## Extracted material
==============================
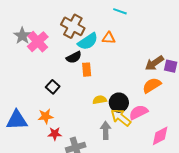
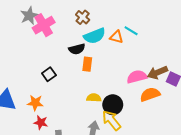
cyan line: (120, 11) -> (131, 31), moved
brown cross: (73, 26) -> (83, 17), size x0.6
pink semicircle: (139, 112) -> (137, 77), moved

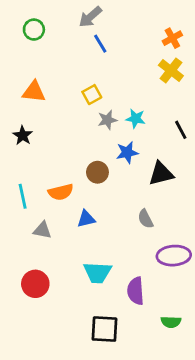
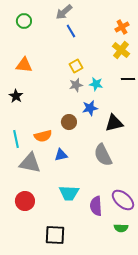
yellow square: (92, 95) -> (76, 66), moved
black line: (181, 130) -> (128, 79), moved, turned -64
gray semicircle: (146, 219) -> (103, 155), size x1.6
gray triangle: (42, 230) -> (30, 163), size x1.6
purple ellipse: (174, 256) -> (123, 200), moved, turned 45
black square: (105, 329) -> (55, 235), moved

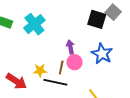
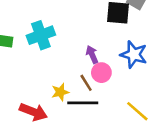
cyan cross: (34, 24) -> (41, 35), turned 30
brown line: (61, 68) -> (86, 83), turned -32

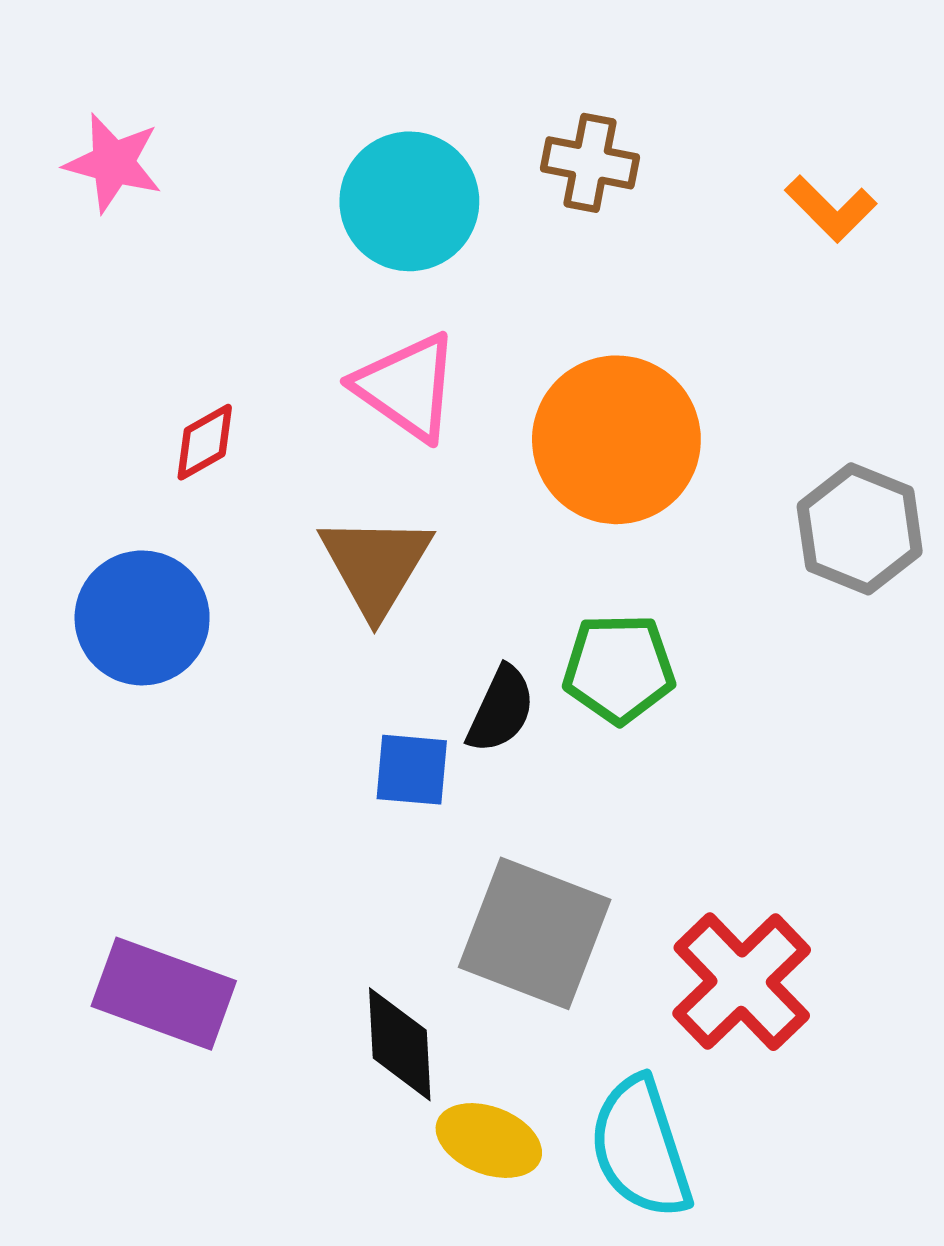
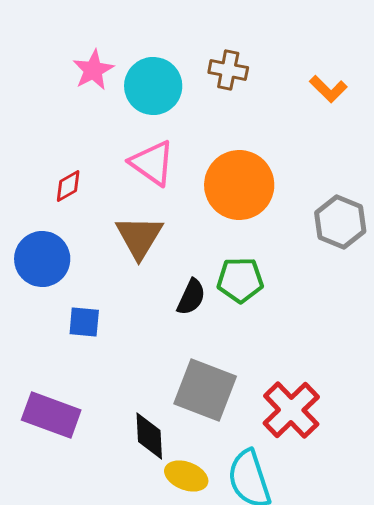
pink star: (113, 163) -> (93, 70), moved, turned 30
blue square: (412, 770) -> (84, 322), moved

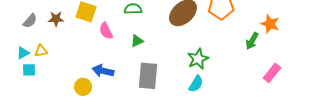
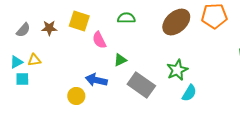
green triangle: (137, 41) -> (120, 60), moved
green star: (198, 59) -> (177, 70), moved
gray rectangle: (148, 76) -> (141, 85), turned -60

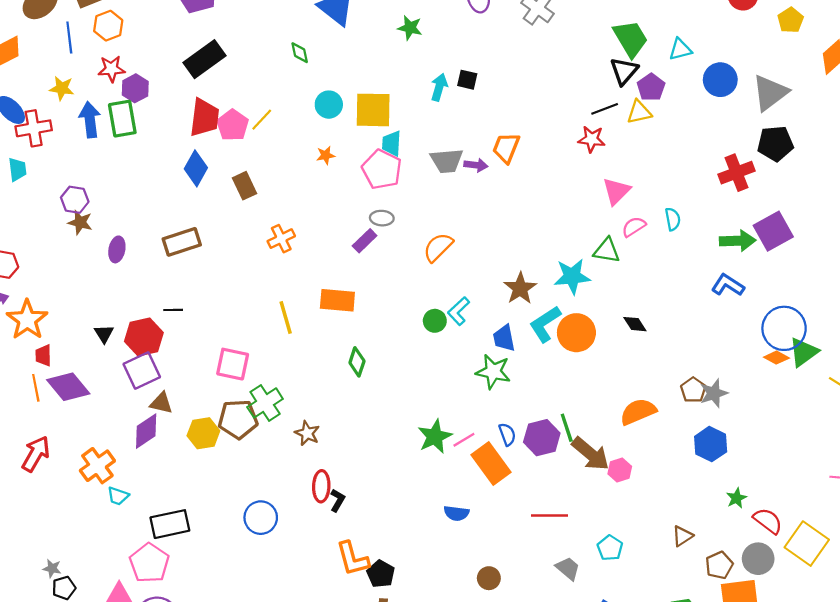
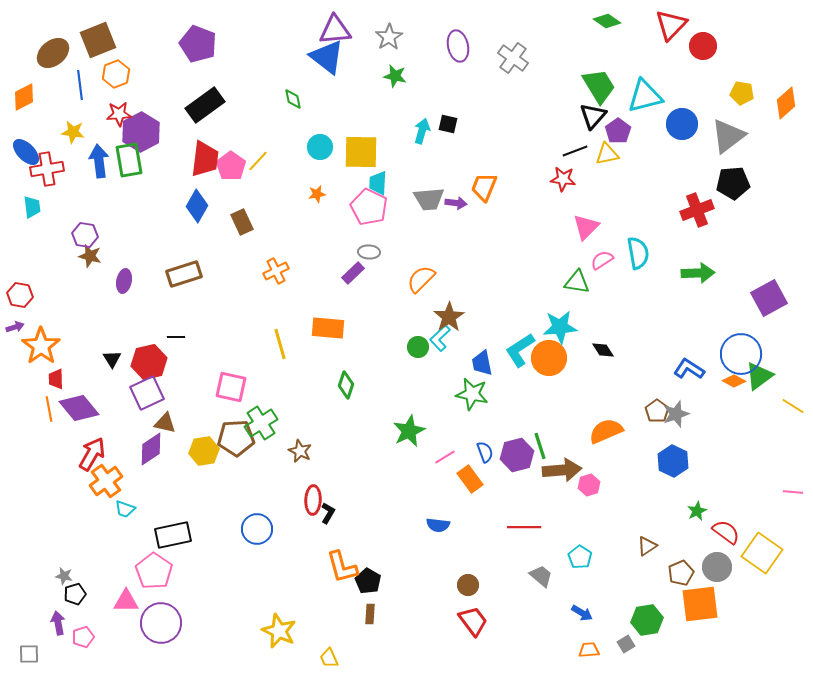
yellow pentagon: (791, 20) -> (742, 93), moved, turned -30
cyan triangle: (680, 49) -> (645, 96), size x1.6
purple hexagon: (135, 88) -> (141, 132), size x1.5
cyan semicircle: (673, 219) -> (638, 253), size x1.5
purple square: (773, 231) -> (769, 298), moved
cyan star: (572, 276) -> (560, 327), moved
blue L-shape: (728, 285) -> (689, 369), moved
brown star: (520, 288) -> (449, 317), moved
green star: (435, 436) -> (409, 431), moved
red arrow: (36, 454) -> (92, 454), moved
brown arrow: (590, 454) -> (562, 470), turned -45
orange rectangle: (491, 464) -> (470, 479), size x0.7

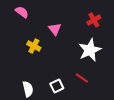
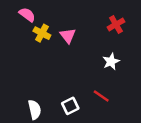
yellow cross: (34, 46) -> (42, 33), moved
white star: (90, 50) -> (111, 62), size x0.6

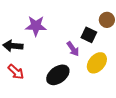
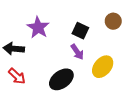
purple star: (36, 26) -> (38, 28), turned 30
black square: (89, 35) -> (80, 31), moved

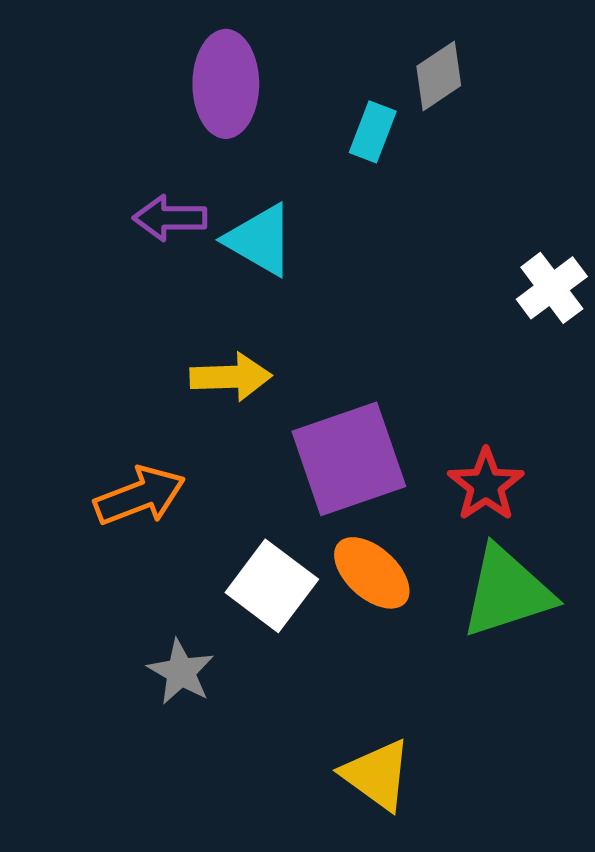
==============================
## Exercise
Exactly the lines from the one holding "red arrow: (36, 454) -> (92, 454), moved" through the last line of the entries must be set down, with nothing added and no pictures.

## Answer for the task
red arrow: (36, 454) -> (92, 454), moved
brown arrow: (590, 454) -> (562, 470), turned -45
orange rectangle: (491, 464) -> (470, 479), size x0.7

yellow cross: (34, 46) -> (42, 33), moved
white star: (90, 50) -> (111, 62), size x0.6

purple star: (36, 26) -> (38, 28), turned 30
black square: (89, 35) -> (80, 31), moved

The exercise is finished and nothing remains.